### [Goal of the exercise]
Starting at the line that contains "[(279,37),(258,10),(190,63),(211,92),(279,37)]", copy every line to the end of the material below exactly, and omit the pictures.

### [Recorded information]
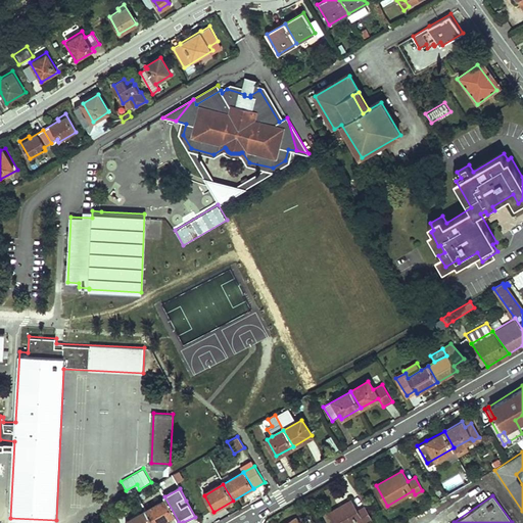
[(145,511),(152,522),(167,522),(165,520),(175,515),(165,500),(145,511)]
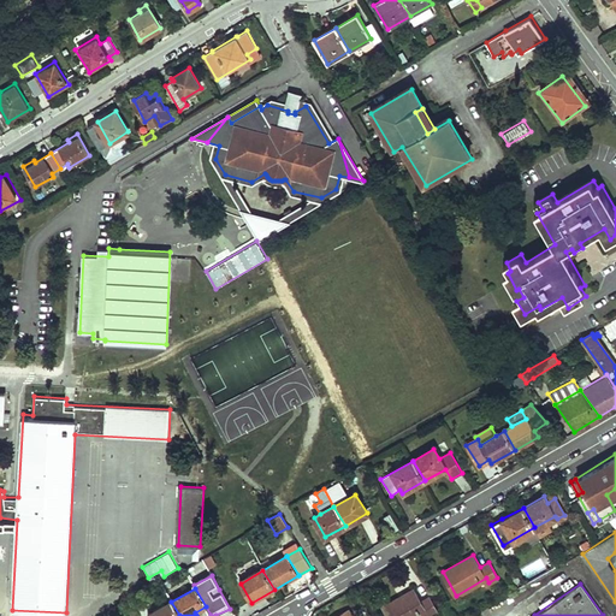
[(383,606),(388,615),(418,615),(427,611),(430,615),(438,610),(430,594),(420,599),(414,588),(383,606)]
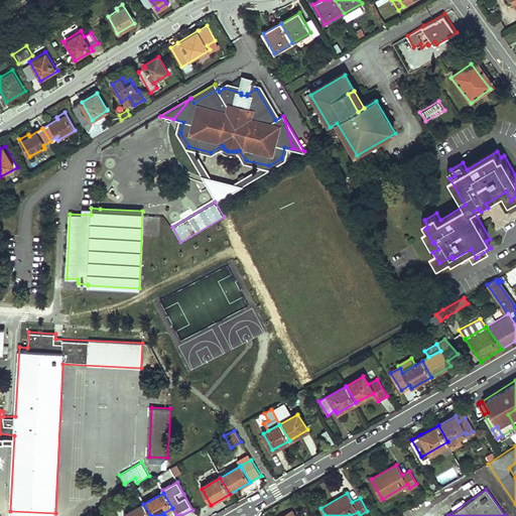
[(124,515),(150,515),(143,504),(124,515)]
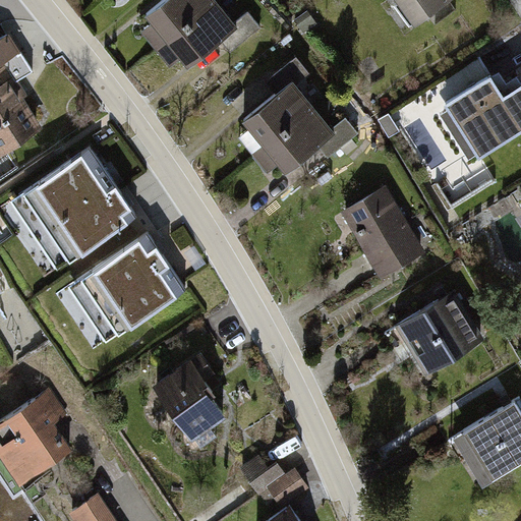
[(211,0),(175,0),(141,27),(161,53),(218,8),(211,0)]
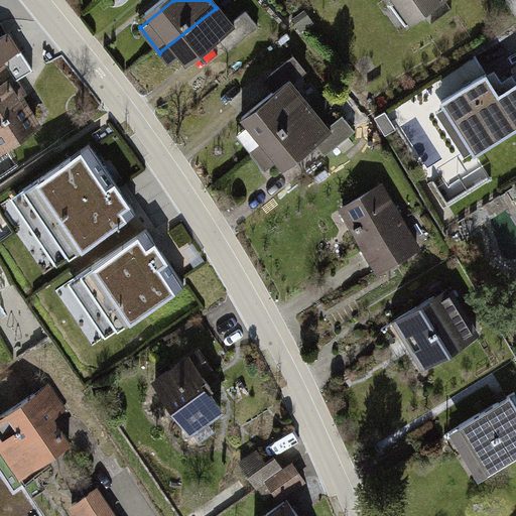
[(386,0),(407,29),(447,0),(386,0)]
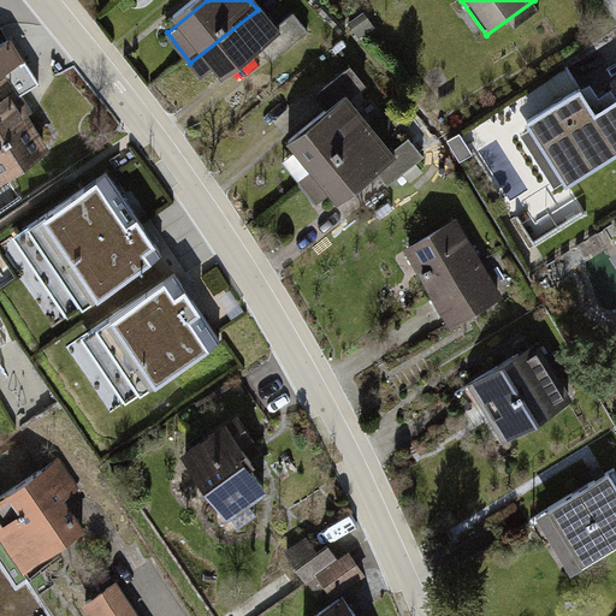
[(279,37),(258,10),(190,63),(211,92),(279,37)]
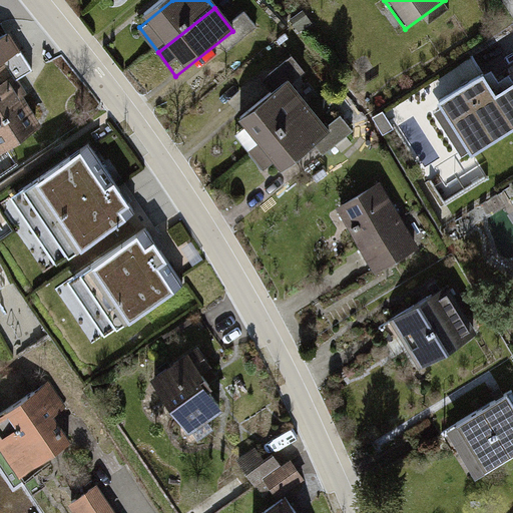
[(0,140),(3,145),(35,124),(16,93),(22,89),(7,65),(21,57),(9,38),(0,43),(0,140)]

### [Exercise result]
[(279,37),(258,10),(190,63),(211,92),(279,37)]
[(0,140),(3,145),(35,124),(16,93),(22,89),(7,65),(21,57),(9,38),(0,43),(0,140)]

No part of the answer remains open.